<<<<

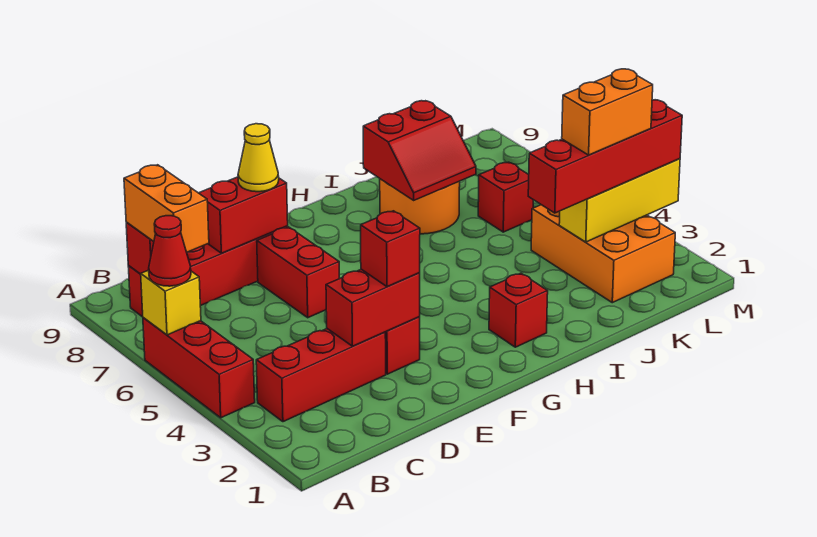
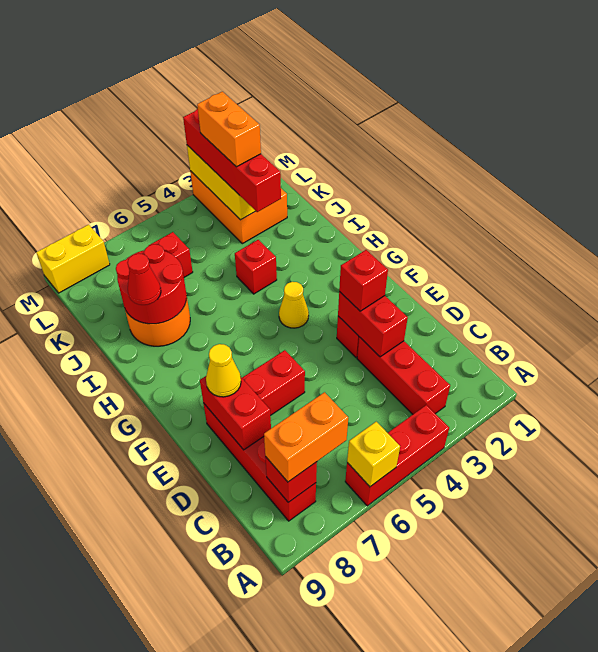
red cone A6 level 3 -> red cone I8 level 3
none -> yellow cone G4 level 1
red brick H2 level 1 -> red brick I4 level 1
red slope I7:J8 level 2 top 8 -> red round brick I7:J8 level 2
orange brick K2:L4 level 1 -> orange brick K2:M3 level 1
none -> yellow brick M8:M9 level 1

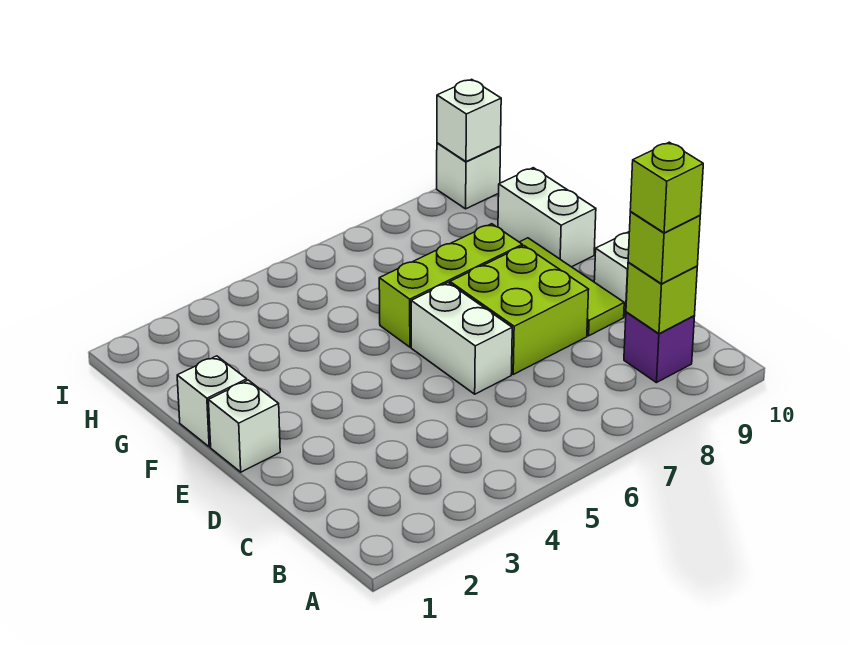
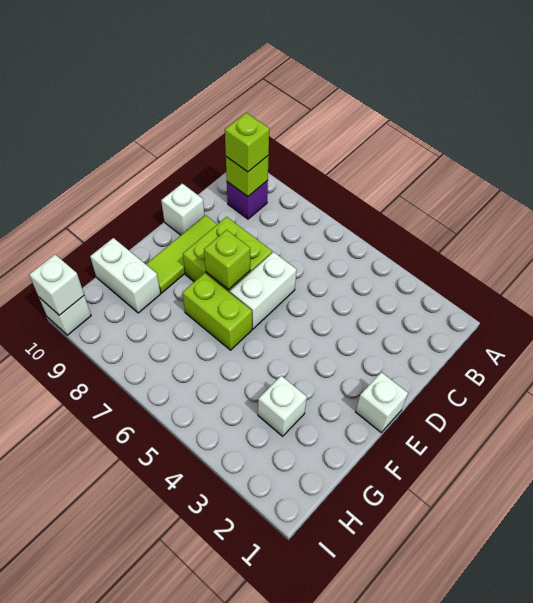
lime brick B9 level 4 -> lime brick E7 level 2
white brick F1 level 1 -> white brick G3 level 1
lime brick F6:F8 level 1 -> lime brick F6:F7 level 1
white brick F10:G10 level 1 -> white brick G9:G10 level 1

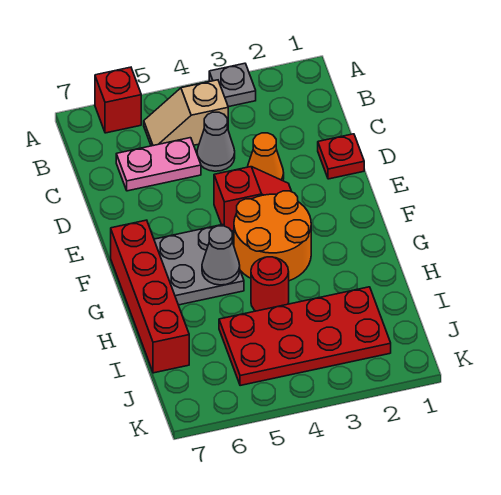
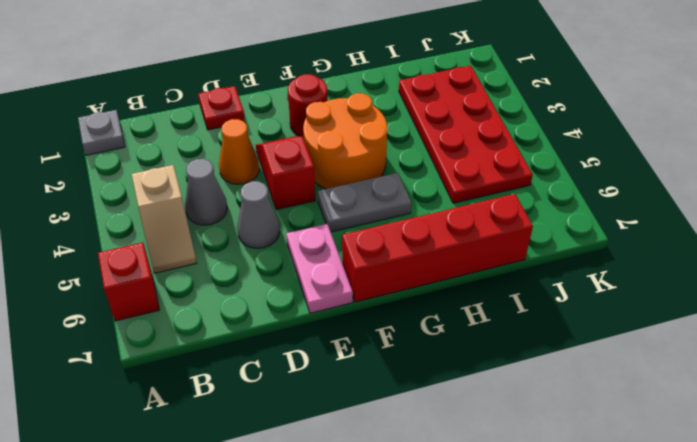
grey plate A3 level 1 -> grey plate A1 level 1
pink plate C5:C6 level 1 -> pink plate E6:E7 level 1
grey plate F5:G6 level 1 -> grey plate F5:G5 level 1
grey cone G5 level 2 -> grey cone D5 level 1
red round brick H4 level 1 -> red round brick F2 level 1

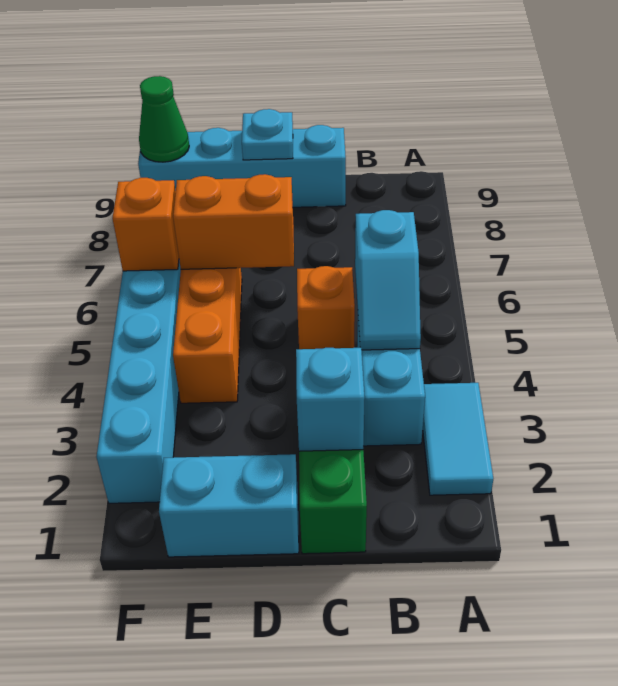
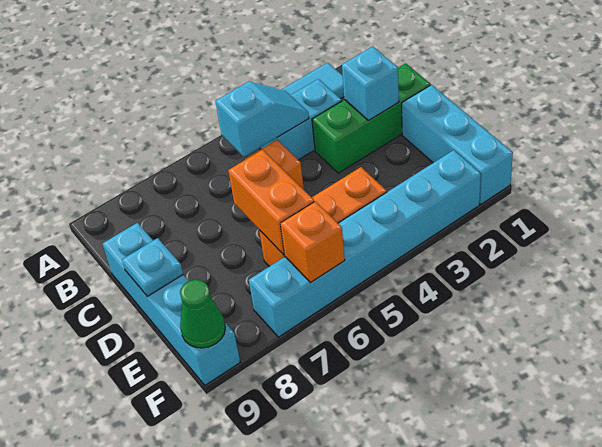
cyan brick D1:E1 level 1 -> cyan brick D1:F1 level 1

>>>>

Problem requirements = Every record above should reappear exactly, with the pictures gone.

Response area =
red cone A6 level 3 -> red cone I8 level 3
none -> yellow cone G4 level 1
red brick H2 level 1 -> red brick I4 level 1
red slope I7:J8 level 2 top 8 -> red round brick I7:J8 level 2
orange brick K2:L4 level 1 -> orange brick K2:M3 level 1
none -> yellow brick M8:M9 level 1

lime brick B9 level 4 -> lime brick E7 level 2
white brick F1 level 1 -> white brick G3 level 1
lime brick F6:F8 level 1 -> lime brick F6:F7 level 1
white brick F10:G10 level 1 -> white brick G9:G10 level 1

grey plate A3 level 1 -> grey plate A1 level 1
pink plate C5:C6 level 1 -> pink plate E6:E7 level 1
grey plate F5:G6 level 1 -> grey plate F5:G5 level 1
grey cone G5 level 2 -> grey cone D5 level 1
red round brick H4 level 1 -> red round brick F2 level 1

cyan brick D1:E1 level 1 -> cyan brick D1:F1 level 1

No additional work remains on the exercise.